Problem to work on: All lines from the one with "none -> purple drum [155,198,246,282]" through the close of the records below are to be set down exactly, and no others.

(Coordinate-based change listings)

•••

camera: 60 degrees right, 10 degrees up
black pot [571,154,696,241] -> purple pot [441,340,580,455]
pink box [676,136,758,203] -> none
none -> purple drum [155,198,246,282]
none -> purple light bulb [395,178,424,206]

•••

Answer area:
none -> purple drum [155,198,246,282]
none -> purple light bulb [395,178,424,206]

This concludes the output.